# [Exercise objective]
Copy the listing from its first line through the line containing "blue trapezoid: rotated 7 degrees clockwise", putting "silver triangle" wherever "gray triangle" appears and changing nothing else.
○ ○ ○ ○ ○
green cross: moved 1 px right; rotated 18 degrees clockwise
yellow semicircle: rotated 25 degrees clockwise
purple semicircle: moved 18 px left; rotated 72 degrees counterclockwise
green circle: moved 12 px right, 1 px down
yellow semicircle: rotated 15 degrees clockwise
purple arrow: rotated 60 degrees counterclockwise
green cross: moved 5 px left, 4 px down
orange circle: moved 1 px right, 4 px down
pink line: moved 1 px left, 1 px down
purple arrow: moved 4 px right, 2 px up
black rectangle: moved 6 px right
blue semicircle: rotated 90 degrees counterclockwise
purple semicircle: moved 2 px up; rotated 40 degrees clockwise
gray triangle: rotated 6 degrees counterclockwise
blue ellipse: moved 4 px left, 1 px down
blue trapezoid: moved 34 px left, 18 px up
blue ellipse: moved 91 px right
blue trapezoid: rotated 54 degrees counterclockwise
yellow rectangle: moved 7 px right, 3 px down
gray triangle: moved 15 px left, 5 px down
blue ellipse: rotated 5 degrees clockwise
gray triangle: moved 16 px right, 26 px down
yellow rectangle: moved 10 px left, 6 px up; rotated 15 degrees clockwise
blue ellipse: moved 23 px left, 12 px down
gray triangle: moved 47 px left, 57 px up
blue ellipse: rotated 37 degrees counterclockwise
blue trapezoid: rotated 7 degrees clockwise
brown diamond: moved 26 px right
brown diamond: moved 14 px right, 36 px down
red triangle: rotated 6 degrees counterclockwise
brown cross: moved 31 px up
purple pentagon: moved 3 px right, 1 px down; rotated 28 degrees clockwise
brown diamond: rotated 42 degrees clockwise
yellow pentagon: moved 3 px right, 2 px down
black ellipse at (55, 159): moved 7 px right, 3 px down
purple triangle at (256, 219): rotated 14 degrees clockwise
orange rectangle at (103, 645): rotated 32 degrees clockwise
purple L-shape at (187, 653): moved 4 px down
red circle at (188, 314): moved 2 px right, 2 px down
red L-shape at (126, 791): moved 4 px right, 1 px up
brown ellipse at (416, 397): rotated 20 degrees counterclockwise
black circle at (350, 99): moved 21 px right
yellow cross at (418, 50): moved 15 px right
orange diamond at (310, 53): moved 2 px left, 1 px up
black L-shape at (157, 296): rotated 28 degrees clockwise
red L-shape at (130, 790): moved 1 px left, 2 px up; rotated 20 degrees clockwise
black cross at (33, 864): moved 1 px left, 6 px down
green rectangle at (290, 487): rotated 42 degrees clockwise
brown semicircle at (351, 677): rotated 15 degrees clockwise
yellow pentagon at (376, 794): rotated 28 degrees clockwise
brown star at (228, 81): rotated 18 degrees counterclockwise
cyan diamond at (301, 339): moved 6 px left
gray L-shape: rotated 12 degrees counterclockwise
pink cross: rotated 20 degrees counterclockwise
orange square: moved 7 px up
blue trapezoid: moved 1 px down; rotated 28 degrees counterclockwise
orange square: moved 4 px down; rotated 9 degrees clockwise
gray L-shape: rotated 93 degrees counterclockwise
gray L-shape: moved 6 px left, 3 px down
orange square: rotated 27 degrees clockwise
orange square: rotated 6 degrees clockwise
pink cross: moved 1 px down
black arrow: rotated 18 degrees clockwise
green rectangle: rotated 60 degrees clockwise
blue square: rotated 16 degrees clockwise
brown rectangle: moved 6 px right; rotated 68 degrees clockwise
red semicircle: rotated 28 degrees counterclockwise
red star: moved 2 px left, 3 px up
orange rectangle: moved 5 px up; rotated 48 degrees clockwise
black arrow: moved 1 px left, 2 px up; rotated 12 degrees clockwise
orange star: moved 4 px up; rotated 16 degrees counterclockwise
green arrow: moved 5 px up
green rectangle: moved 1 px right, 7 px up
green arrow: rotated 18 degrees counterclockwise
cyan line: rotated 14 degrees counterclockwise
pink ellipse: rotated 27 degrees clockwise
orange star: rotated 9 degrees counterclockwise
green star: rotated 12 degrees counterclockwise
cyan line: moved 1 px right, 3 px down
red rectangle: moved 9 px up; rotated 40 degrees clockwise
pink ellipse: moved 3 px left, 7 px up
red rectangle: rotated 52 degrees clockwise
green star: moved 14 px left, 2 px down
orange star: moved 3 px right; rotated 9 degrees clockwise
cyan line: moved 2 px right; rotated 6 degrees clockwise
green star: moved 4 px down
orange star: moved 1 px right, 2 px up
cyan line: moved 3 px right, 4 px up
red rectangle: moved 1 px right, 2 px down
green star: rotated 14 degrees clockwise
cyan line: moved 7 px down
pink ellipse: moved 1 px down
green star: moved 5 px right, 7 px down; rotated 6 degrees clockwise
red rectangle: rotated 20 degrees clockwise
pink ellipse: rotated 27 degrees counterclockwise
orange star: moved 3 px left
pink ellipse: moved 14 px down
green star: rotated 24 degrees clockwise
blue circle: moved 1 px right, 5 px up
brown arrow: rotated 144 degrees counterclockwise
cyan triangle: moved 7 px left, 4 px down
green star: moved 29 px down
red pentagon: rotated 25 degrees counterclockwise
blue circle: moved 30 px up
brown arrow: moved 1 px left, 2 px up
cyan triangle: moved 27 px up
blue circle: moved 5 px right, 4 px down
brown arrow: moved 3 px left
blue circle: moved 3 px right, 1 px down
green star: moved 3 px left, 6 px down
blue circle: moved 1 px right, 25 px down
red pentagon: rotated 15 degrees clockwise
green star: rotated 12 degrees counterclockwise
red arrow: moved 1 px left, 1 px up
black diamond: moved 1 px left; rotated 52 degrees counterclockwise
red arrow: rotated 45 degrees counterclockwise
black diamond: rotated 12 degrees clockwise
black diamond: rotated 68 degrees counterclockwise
○ ○ ○ ○ ○
# [Finished exercise]
green cross: moved 1 px right; rotated 18 degrees clockwise
yellow semicircle: rotated 25 degrees clockwise
purple semicircle: moved 18 px left; rotated 72 degrees counterclockwise
green circle: moved 12 px right, 1 px down
yellow semicircle: rotated 15 degrees clockwise
purple arrow: rotated 60 degrees counterclockwise
green cross: moved 5 px left, 4 px down
orange circle: moved 1 px right, 4 px down
pink line: moved 1 px left, 1 px down
purple arrow: moved 4 px right, 2 px up
black rectangle: moved 6 px right
blue semicircle: rotated 90 degrees counterclockwise
purple semicircle: moved 2 px up; rotated 40 degrees clockwise
silver triangle: rotated 6 degrees counterclockwise
blue ellipse: moved 4 px left, 1 px down
blue trapezoid: moved 34 px left, 18 px up
blue ellipse: moved 91 px right
blue trapezoid: rotated 54 degrees counterclockwise
yellow rectangle: moved 7 px right, 3 px down
silver triangle: moved 15 px left, 5 px down
blue ellipse: rotated 5 degrees clockwise
silver triangle: moved 16 px right, 26 px down
yellow rectangle: moved 10 px left, 6 px up; rotated 15 degrees clockwise
blue ellipse: moved 23 px left, 12 px down
silver triangle: moved 47 px left, 57 px up
blue ellipse: rotated 37 degrees counterclockwise
blue trapezoid: rotated 7 degrees clockwise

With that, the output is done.